╭──

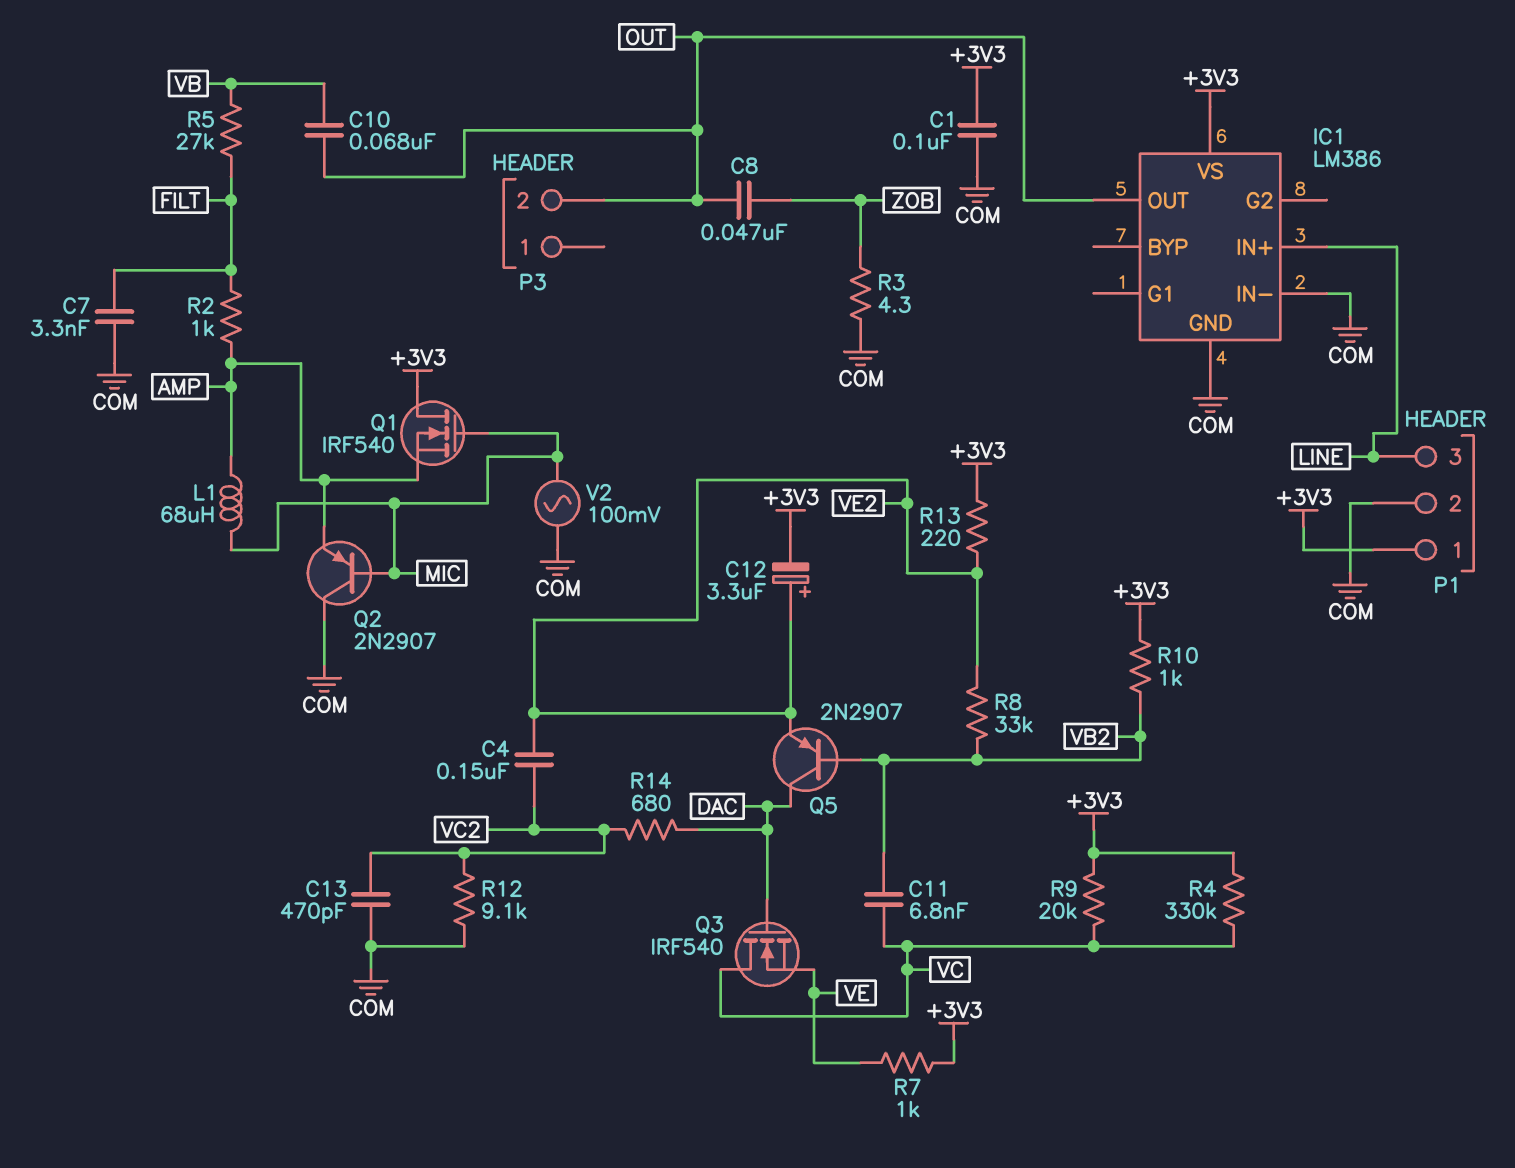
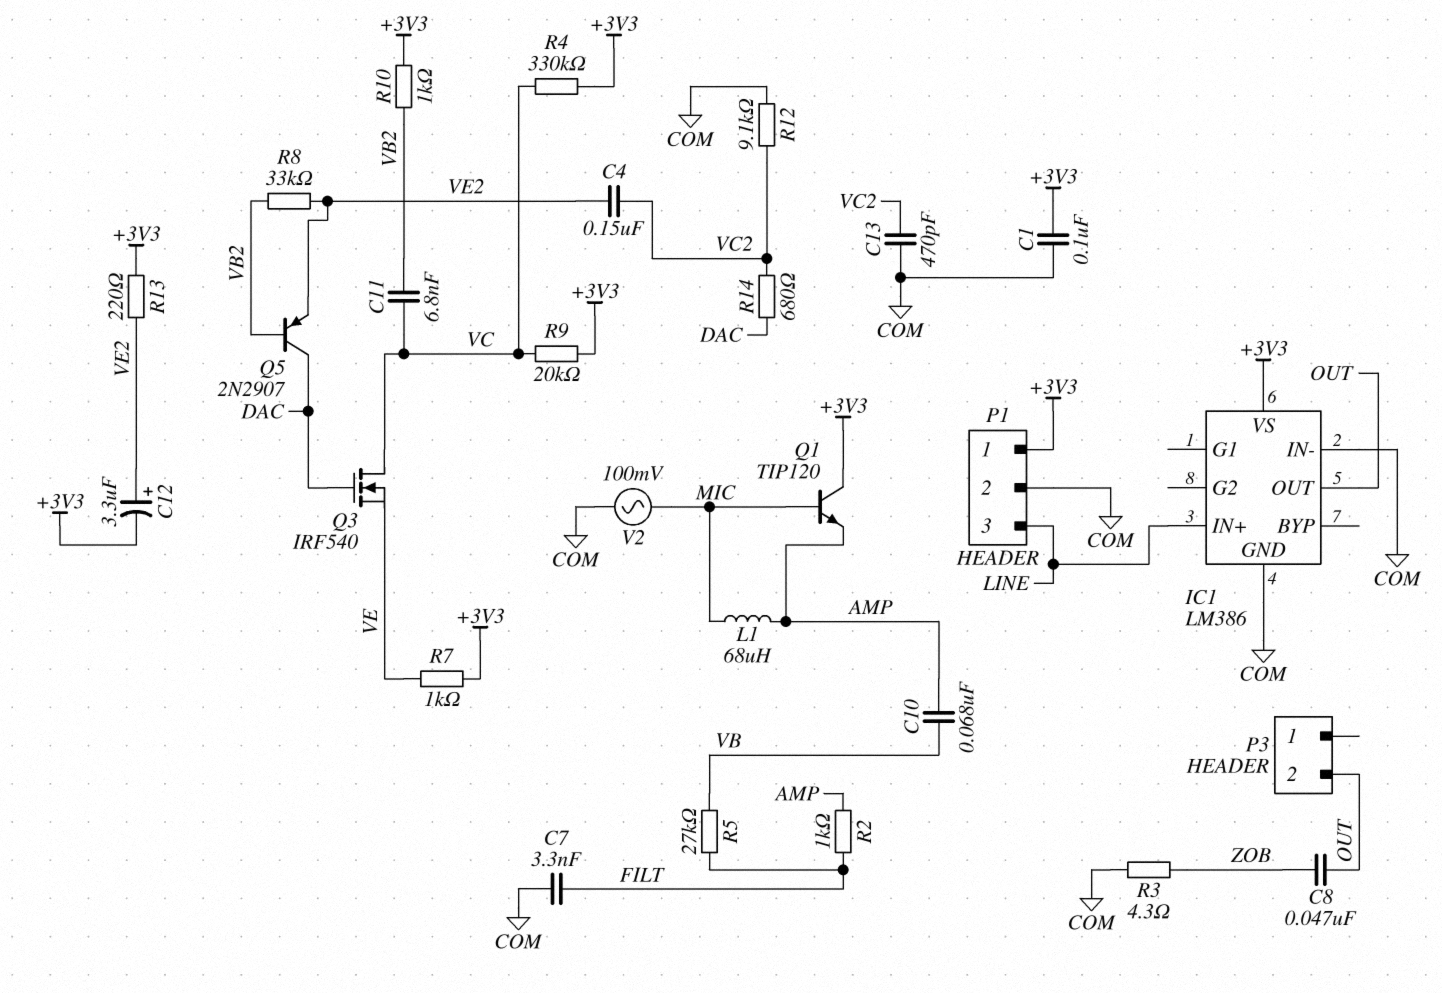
C10: 68nF (OUT, VB) -> 68nF (AMP, VB)
Q1: NMOS IRF540 (G MIC, D +3V3, S AMP) -> NPN TIP120 (B MIC, C +3V3, E AMP)
Q2: PNP 2N2907 (B MIC, C COM, E AMP) -> none

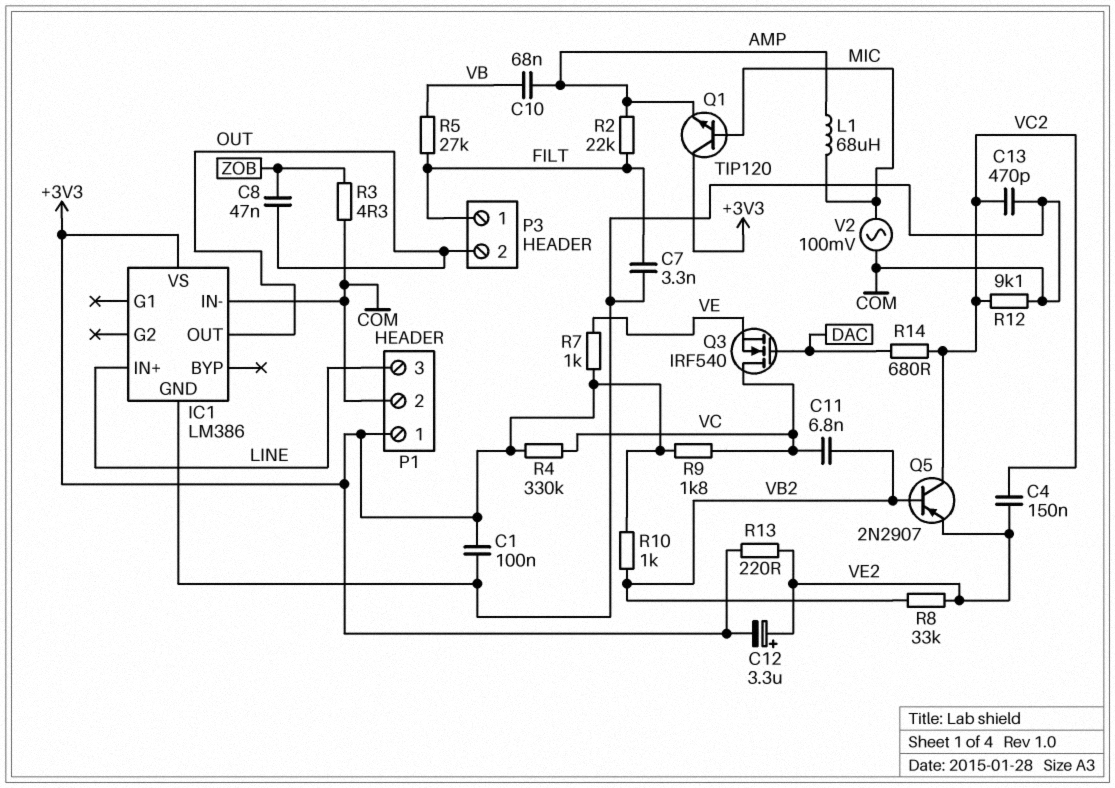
P3 pin 1: none -> FILT
Q5: PNP 2N2907 (B VB2, C DAC, E VE2) -> PNP 2N2907 (B VB2, C VC2, E VE2)
R2: 1k (AMP, FILT) -> 22k (AMP, FILT)
R9: 20k (+3V3, VC) -> 1.8k (+3V3, VC)

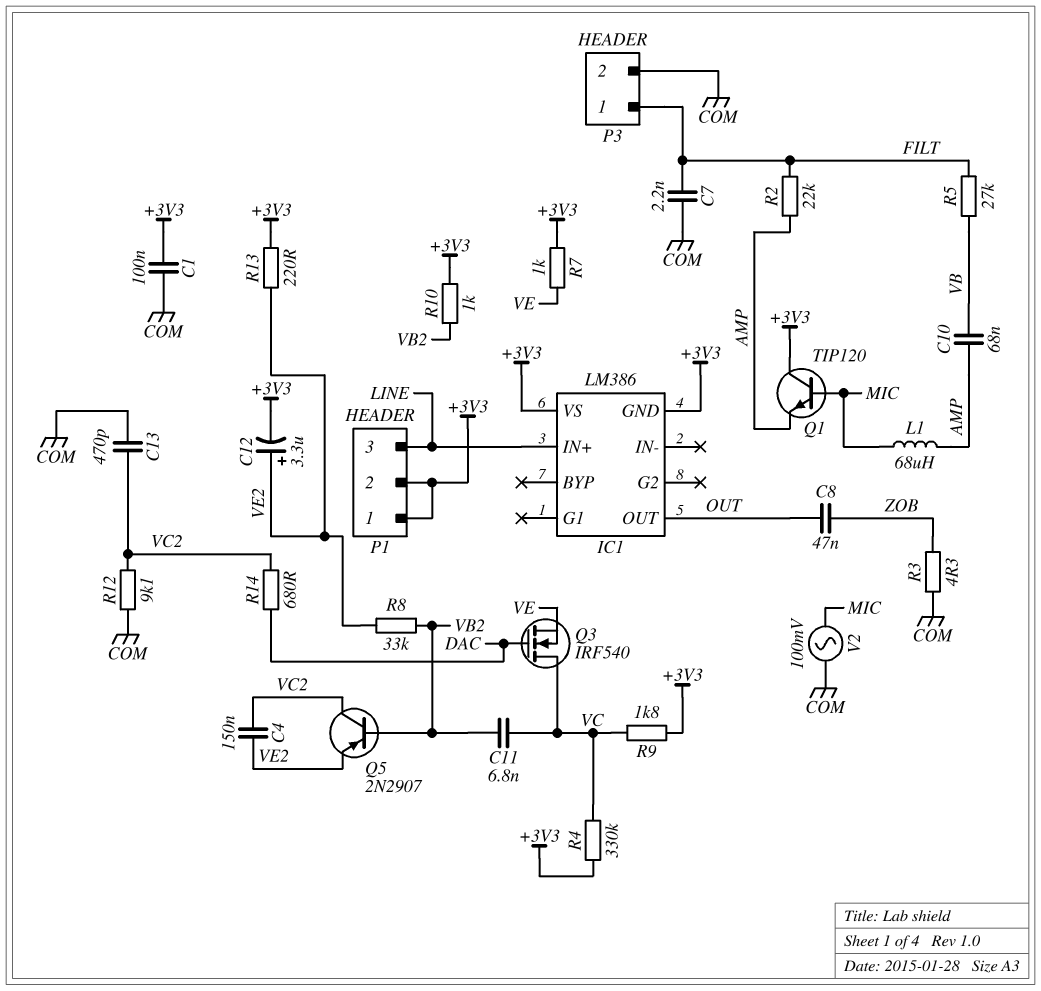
C7: 3.3nF (COM, FILT) -> 2.2nF (COM, FILT)
IC1 pin GND: COM -> +3V3
IC1 pin IN-: COM -> none
P1 pin 2: COM -> +3V3
P3 pin 2: OUT -> COM

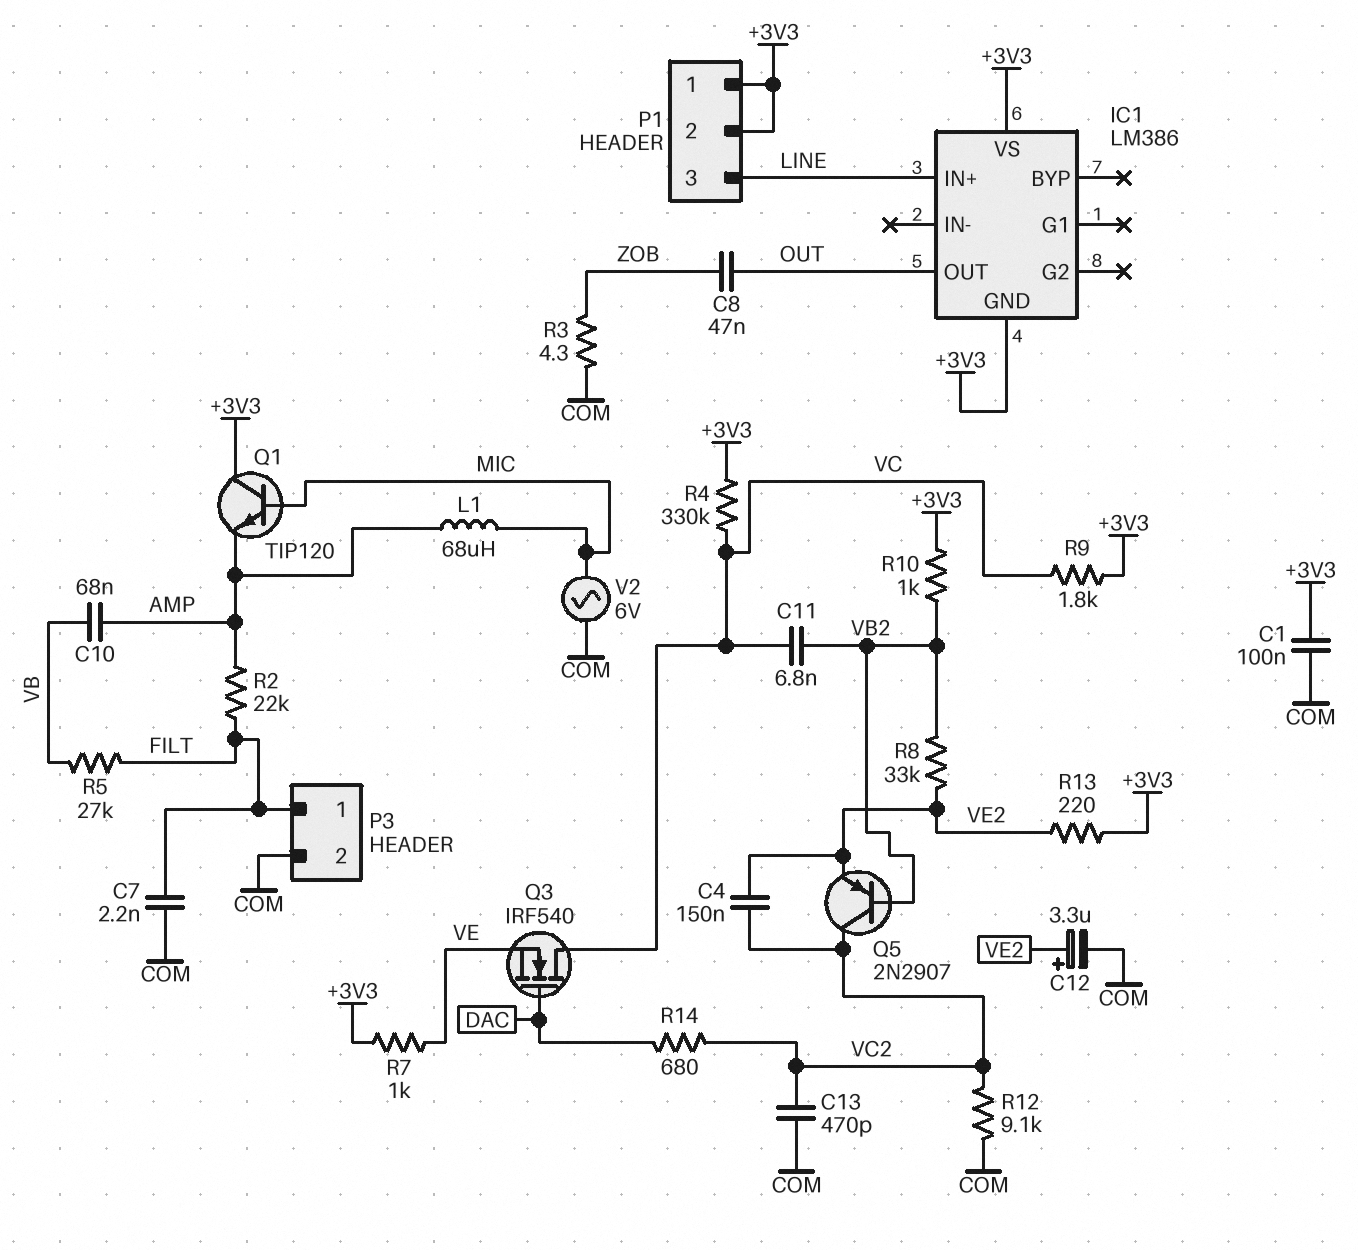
C12: 3.3uF (plus VE2, minus +3V3) -> 3.3uF (plus VE2, minus COM)
V2: AC 100mV (COM, MIC) -> AC 6V (COM, MIC)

╰──

Activity:
Restate word for word the lines running from the one with "Q5: PNP 2N2907" to the end of the entries; pictures are to be left out.

Result below:
Q5: PNP 2N2907 (B VB2, C DAC, E VE2) -> PNP 2N2907 (B VB2, C VC2, E VE2)
R2: 1k (AMP, FILT) -> 22k (AMP, FILT)
R9: 20k (+3V3, VC) -> 1.8k (+3V3, VC)

C7: 3.3nF (COM, FILT) -> 2.2nF (COM, FILT)
IC1 pin GND: COM -> +3V3
IC1 pin IN-: COM -> none
P1 pin 2: COM -> +3V3
P3 pin 2: OUT -> COM

C12: 3.3uF (plus VE2, minus +3V3) -> 3.3uF (plus VE2, minus COM)
V2: AC 100mV (COM, MIC) -> AC 6V (COM, MIC)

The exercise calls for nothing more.